▶ **WHAT THE EXERCISE ASKS**: Retype each line of the material exactly, please, skipping any picture in it.
================
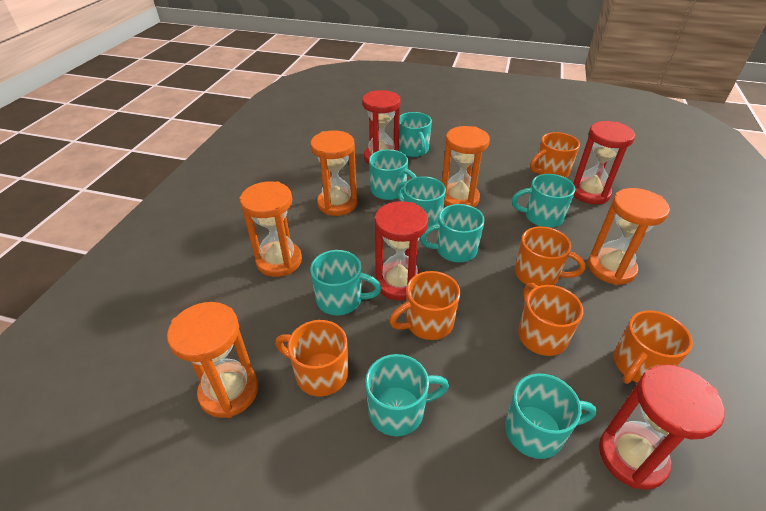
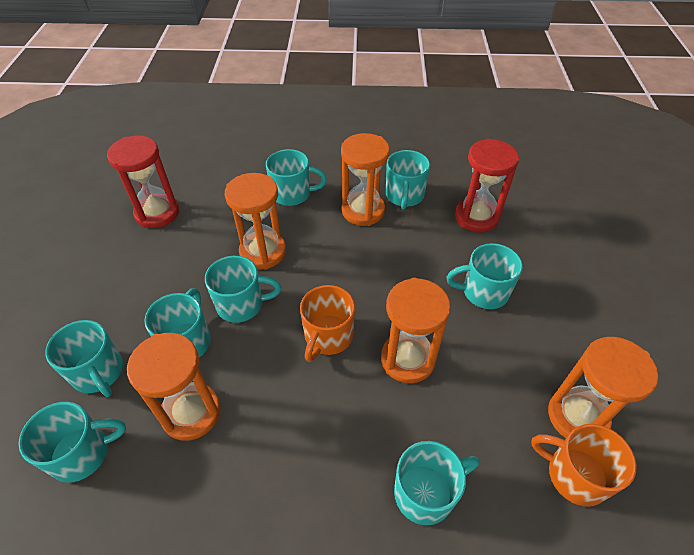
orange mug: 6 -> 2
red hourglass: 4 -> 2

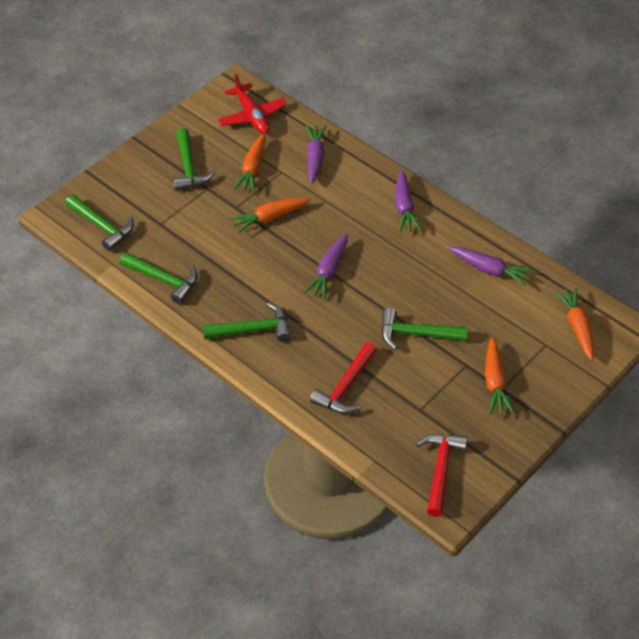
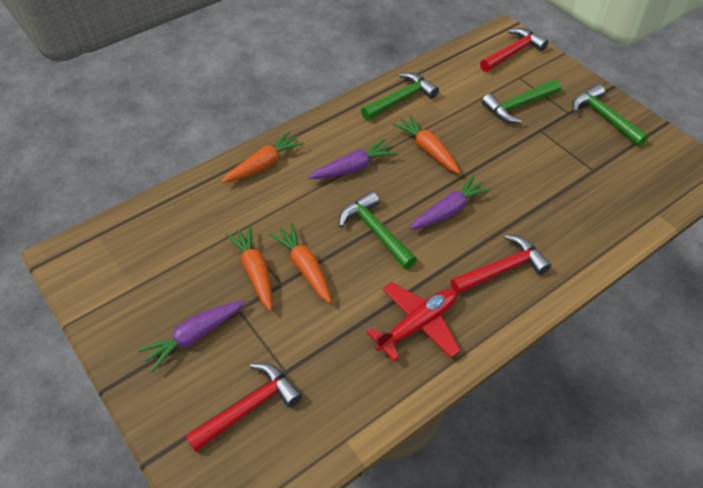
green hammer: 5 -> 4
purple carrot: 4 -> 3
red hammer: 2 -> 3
================
▶ **RESULT**:
orange mug: 6 -> 2
red hourglass: 4 -> 2

green hammer: 5 -> 4
purple carrot: 4 -> 3
red hammer: 2 -> 3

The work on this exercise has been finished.